PROBLEM TO WORK ON: Collect every line in the entries below that contains the string "source".

DATA:
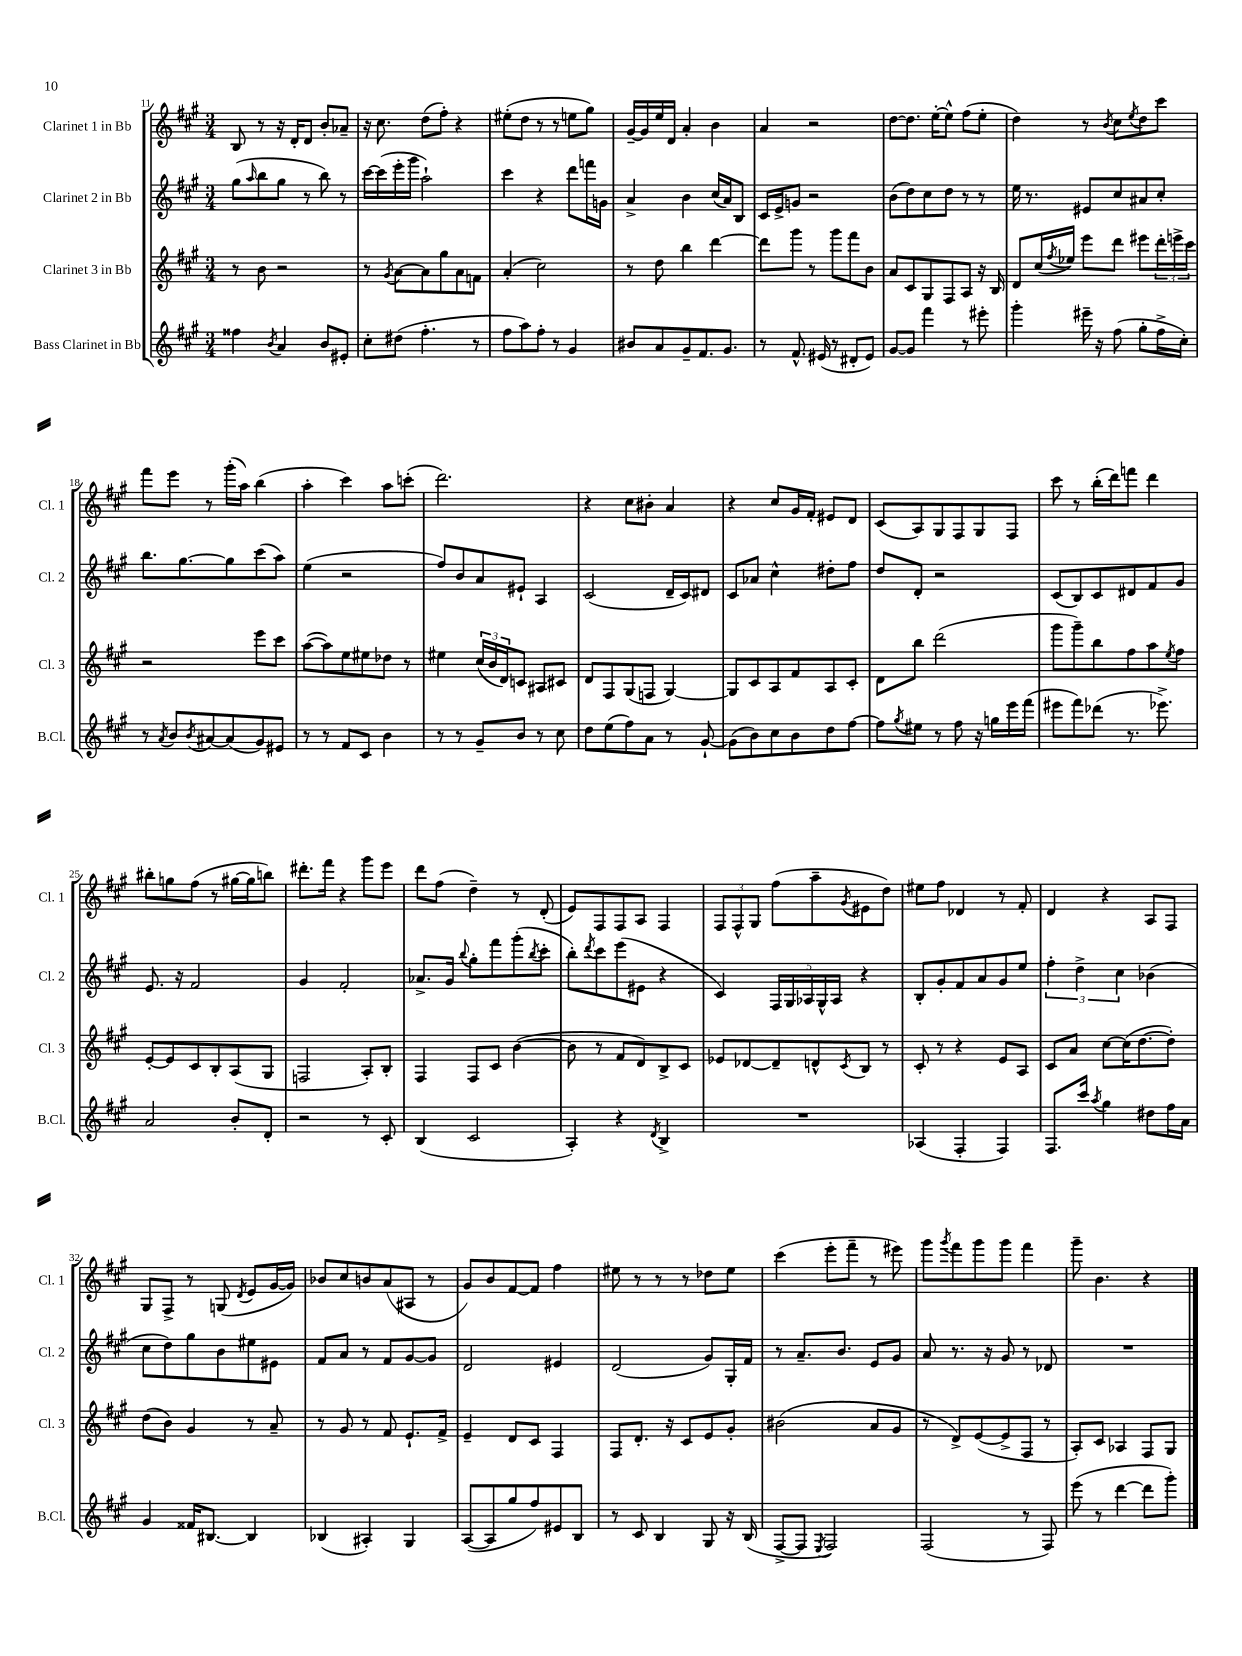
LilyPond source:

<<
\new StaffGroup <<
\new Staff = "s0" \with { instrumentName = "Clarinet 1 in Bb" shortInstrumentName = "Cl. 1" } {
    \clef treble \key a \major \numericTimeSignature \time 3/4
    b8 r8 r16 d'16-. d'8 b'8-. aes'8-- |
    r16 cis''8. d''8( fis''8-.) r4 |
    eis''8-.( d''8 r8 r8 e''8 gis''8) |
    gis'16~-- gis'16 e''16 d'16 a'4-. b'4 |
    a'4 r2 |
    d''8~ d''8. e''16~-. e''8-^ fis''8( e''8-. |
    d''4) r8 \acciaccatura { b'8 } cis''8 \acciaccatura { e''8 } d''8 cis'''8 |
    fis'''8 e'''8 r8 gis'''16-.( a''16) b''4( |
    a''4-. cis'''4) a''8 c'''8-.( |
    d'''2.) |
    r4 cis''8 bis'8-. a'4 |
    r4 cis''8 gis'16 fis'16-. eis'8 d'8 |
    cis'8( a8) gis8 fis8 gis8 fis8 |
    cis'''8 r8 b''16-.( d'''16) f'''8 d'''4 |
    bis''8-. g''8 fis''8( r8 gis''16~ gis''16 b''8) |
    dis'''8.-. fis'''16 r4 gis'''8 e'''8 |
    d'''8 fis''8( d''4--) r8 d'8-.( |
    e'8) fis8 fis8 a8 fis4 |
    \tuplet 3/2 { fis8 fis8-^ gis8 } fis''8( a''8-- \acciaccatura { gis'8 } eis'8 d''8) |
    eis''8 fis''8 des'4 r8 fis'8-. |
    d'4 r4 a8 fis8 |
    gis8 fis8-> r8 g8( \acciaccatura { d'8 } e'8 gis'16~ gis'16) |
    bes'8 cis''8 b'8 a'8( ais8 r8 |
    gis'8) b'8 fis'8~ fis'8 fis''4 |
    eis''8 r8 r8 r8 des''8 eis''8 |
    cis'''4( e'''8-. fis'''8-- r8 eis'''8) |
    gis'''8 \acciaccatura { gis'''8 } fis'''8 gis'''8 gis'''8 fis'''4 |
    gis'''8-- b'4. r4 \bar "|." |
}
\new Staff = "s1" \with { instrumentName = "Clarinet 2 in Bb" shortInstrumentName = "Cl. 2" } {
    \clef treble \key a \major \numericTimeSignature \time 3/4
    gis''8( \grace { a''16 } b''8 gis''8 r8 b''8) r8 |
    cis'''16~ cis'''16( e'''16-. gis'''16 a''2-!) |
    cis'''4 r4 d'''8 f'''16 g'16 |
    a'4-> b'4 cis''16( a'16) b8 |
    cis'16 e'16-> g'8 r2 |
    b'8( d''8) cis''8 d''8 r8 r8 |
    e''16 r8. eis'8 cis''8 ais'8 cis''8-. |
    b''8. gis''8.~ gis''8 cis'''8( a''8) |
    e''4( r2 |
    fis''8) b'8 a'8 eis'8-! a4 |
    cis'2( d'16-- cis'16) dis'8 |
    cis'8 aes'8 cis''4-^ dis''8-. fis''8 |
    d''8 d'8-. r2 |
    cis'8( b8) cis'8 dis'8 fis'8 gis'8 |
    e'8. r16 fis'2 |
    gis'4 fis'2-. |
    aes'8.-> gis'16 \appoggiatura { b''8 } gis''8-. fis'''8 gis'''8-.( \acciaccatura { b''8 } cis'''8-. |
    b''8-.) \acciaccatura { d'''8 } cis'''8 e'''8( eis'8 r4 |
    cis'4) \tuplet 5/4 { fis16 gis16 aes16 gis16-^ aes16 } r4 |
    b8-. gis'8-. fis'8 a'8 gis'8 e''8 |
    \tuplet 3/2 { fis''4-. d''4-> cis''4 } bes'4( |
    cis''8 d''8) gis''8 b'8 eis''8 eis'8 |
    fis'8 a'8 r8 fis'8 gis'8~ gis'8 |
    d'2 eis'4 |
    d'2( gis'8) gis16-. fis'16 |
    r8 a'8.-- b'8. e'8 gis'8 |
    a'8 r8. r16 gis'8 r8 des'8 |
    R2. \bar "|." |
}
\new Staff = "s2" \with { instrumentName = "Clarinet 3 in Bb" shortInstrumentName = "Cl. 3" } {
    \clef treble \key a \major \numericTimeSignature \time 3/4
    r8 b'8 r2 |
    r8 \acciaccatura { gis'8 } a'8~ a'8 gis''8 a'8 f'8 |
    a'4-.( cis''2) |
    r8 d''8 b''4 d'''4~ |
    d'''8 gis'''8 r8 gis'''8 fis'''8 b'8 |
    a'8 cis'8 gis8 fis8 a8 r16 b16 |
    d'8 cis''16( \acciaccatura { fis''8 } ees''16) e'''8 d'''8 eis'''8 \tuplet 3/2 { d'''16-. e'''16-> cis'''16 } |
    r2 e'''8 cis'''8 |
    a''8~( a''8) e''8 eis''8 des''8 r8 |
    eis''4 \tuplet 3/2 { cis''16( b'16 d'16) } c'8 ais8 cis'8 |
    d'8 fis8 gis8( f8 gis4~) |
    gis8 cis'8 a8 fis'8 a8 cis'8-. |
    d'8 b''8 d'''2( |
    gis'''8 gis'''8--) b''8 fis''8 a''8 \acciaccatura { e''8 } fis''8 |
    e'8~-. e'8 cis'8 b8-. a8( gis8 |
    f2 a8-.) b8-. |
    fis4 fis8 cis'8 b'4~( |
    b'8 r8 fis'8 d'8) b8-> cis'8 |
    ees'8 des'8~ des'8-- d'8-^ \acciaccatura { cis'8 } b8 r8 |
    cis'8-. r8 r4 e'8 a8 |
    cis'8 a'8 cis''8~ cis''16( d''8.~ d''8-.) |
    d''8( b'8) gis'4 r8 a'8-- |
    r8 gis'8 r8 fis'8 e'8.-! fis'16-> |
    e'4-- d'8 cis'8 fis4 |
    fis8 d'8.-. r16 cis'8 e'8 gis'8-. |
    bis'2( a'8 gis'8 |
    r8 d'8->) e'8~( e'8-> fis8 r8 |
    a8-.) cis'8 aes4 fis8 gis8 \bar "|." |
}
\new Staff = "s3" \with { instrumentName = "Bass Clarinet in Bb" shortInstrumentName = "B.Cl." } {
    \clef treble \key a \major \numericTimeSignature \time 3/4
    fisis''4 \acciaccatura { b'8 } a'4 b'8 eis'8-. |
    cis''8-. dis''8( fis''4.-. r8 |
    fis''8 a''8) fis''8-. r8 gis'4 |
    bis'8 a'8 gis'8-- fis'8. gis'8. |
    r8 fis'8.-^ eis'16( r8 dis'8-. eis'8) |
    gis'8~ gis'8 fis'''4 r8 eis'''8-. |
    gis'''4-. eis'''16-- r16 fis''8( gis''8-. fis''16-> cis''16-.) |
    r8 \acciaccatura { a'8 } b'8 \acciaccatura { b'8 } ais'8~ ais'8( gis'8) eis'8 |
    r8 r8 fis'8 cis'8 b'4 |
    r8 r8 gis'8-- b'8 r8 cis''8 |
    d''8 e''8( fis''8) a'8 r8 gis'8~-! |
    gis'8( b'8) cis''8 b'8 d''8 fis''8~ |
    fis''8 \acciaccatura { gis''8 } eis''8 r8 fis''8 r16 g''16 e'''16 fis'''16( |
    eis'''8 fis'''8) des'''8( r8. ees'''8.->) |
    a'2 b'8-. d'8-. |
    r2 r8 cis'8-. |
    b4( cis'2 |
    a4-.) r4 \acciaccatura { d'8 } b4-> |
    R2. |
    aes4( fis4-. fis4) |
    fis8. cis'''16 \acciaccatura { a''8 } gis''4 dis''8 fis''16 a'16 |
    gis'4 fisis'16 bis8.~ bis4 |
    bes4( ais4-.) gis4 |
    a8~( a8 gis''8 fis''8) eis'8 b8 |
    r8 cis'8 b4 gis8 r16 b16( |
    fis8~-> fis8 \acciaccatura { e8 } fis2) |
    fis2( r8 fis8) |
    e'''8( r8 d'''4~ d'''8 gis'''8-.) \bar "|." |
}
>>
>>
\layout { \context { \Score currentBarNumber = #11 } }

--

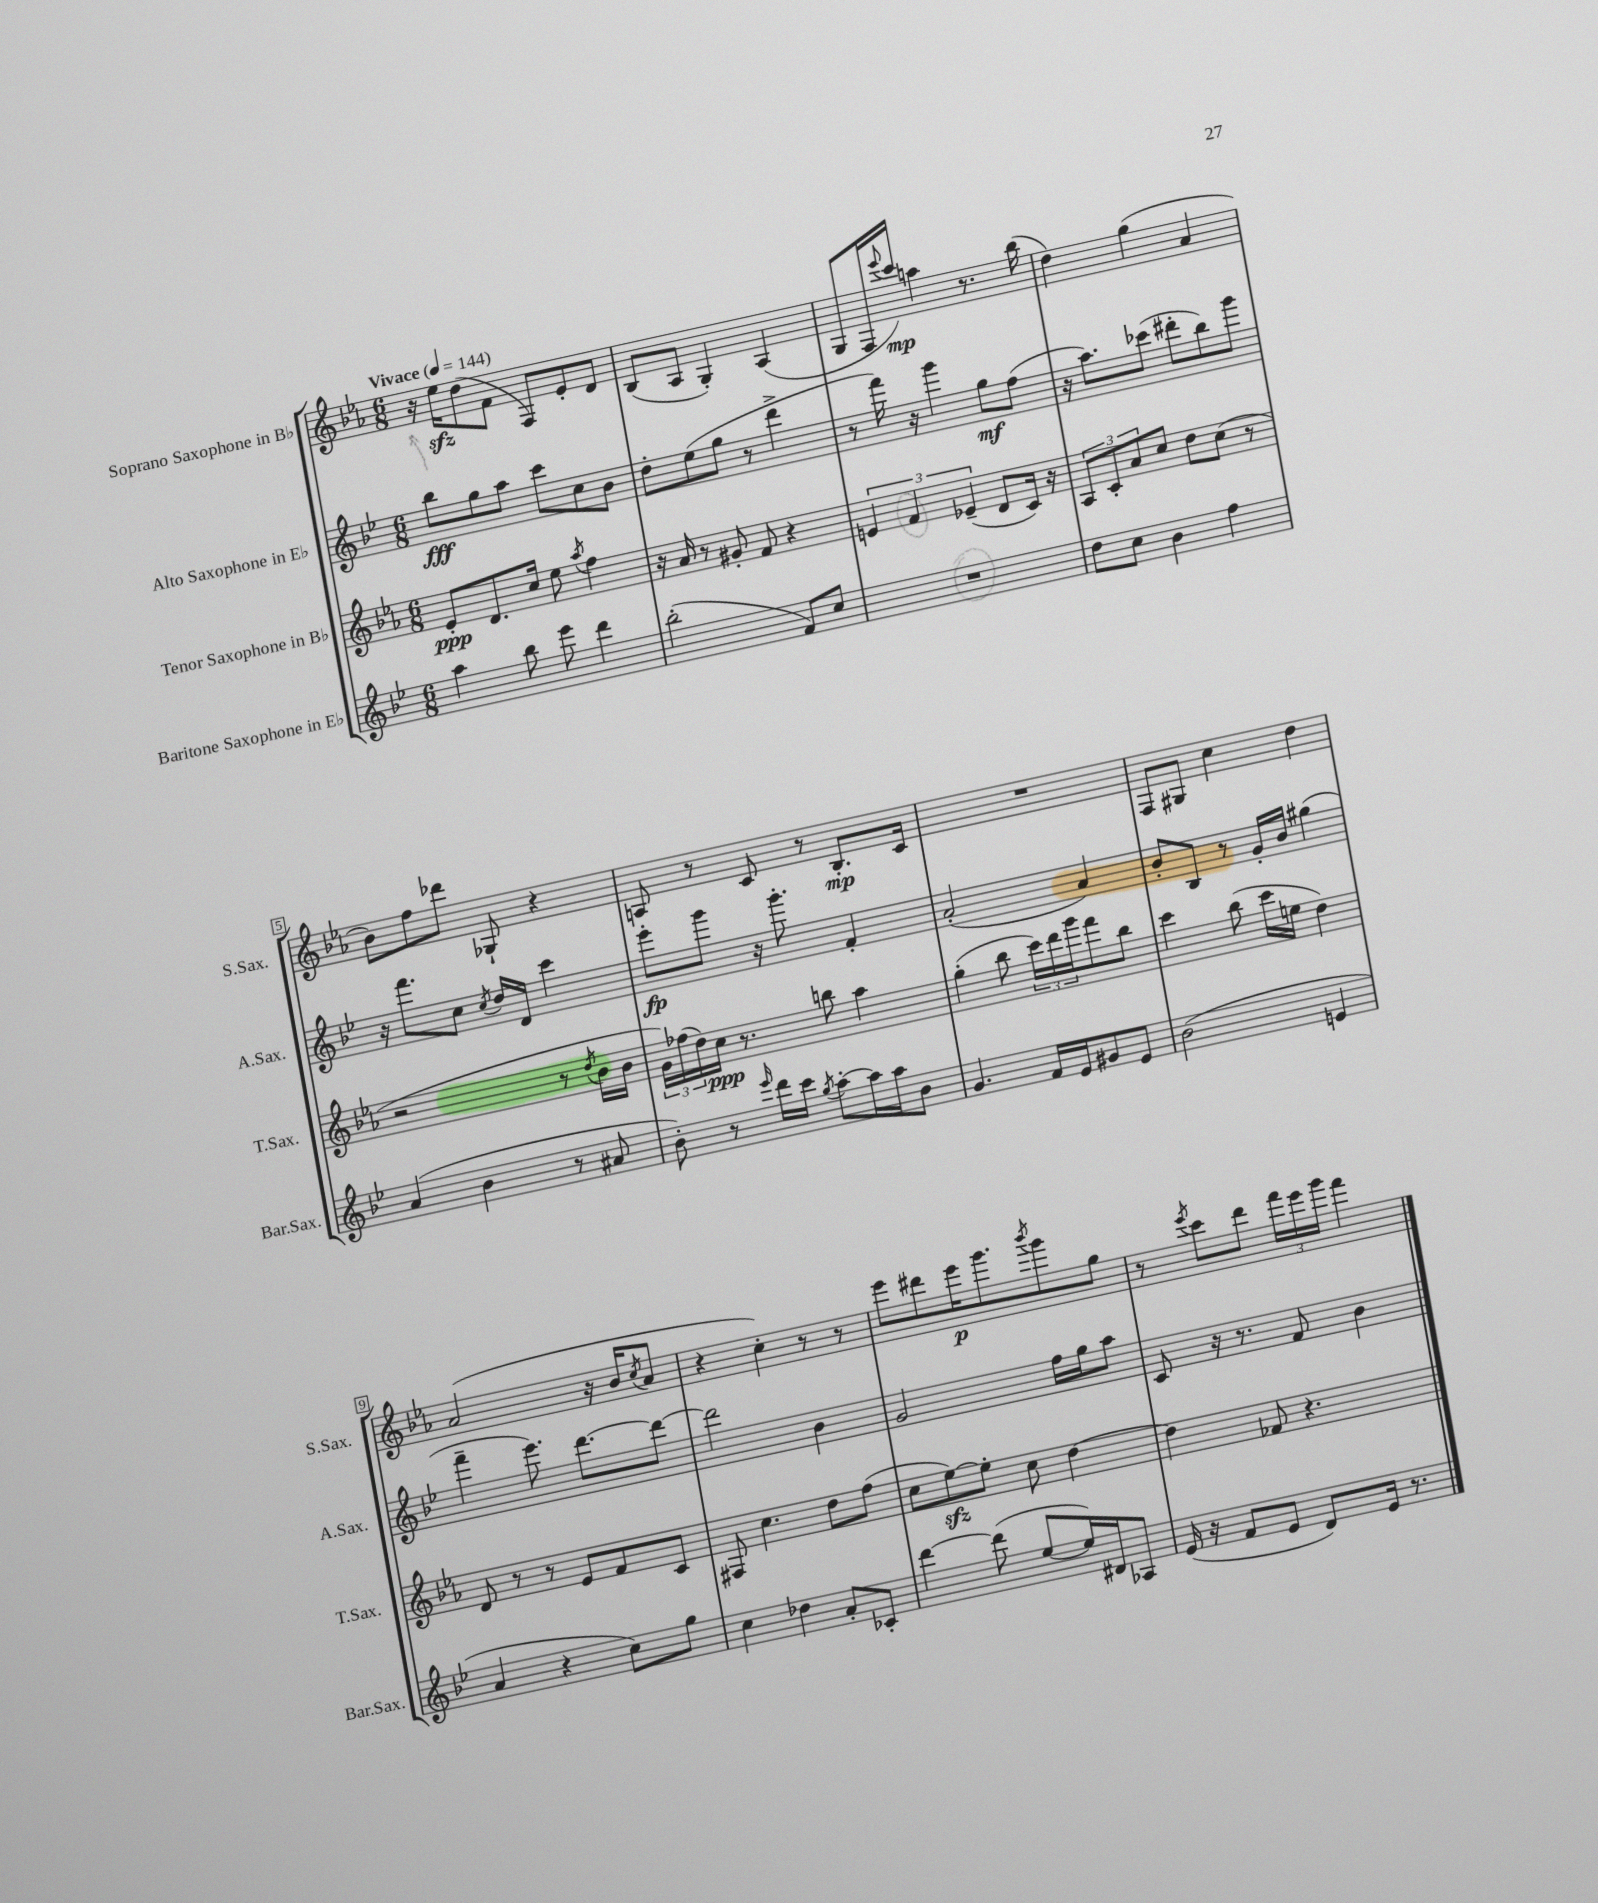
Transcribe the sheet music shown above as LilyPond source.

--

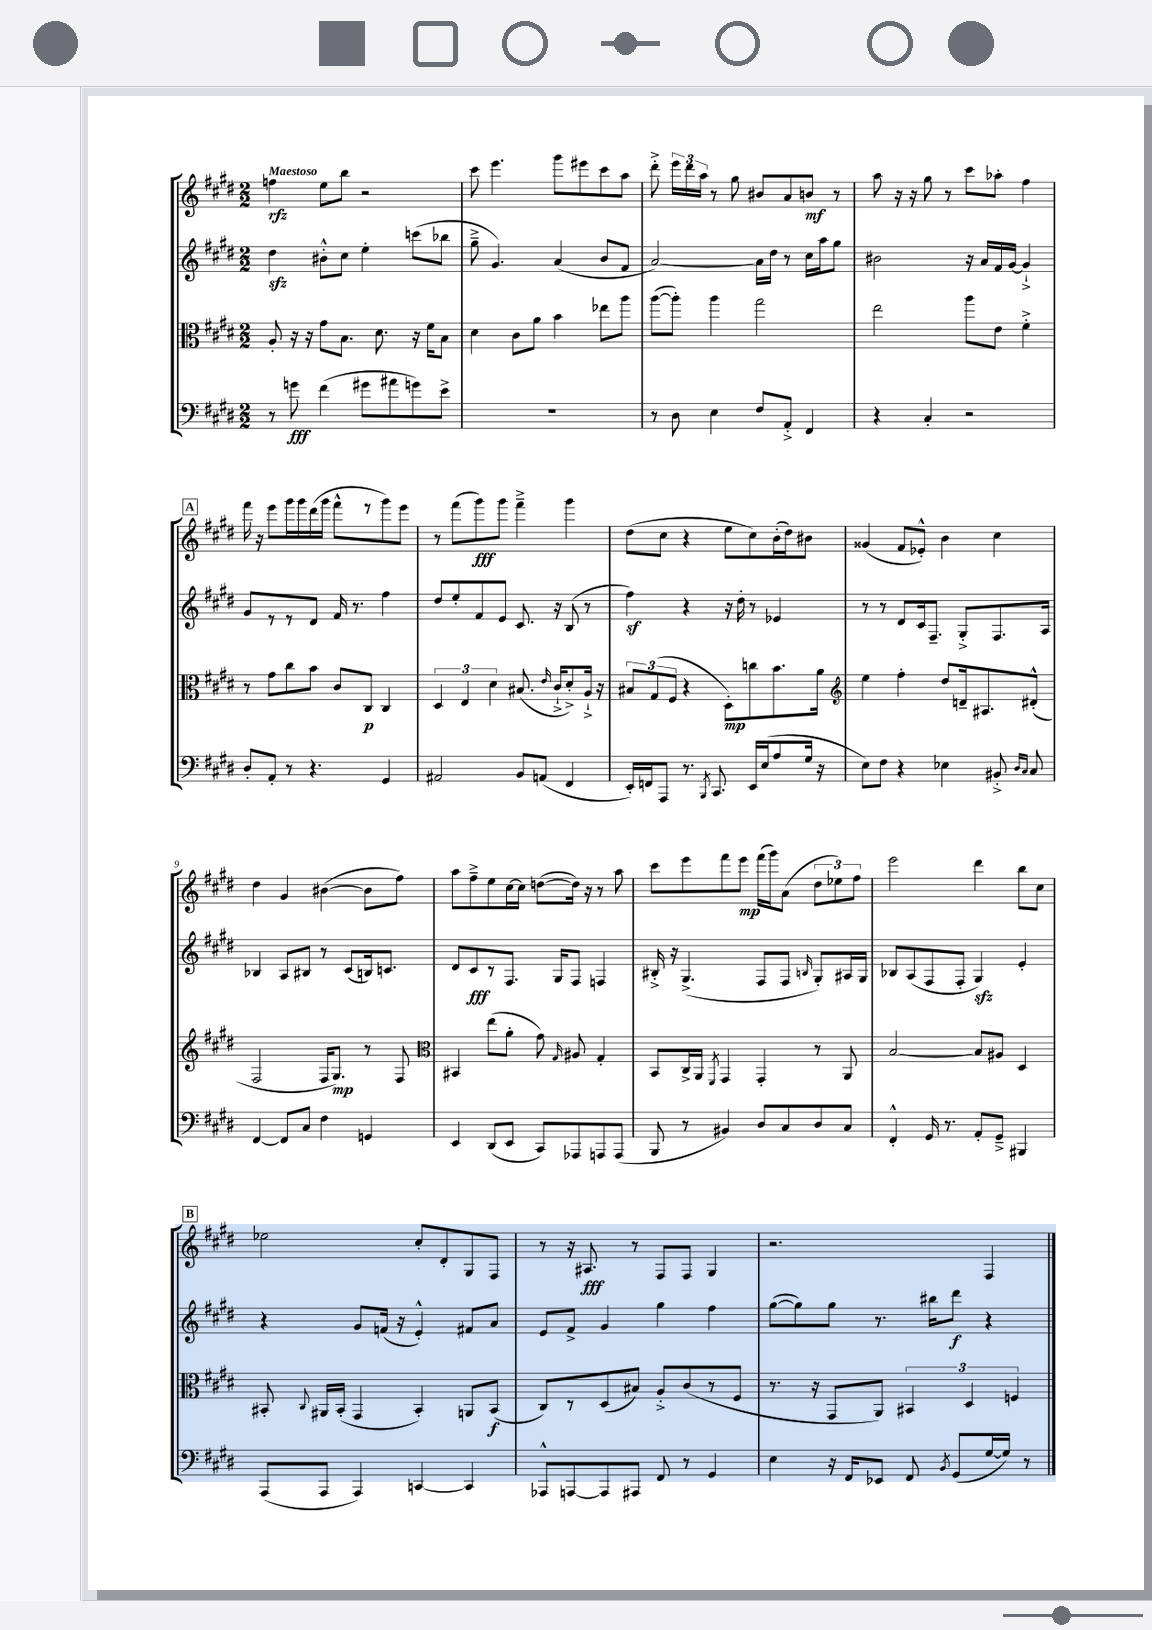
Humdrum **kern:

RESULT FOR THIS EXERCISE:
LilyPond source:
Transcribe the sheet music shown above as LilyPond source.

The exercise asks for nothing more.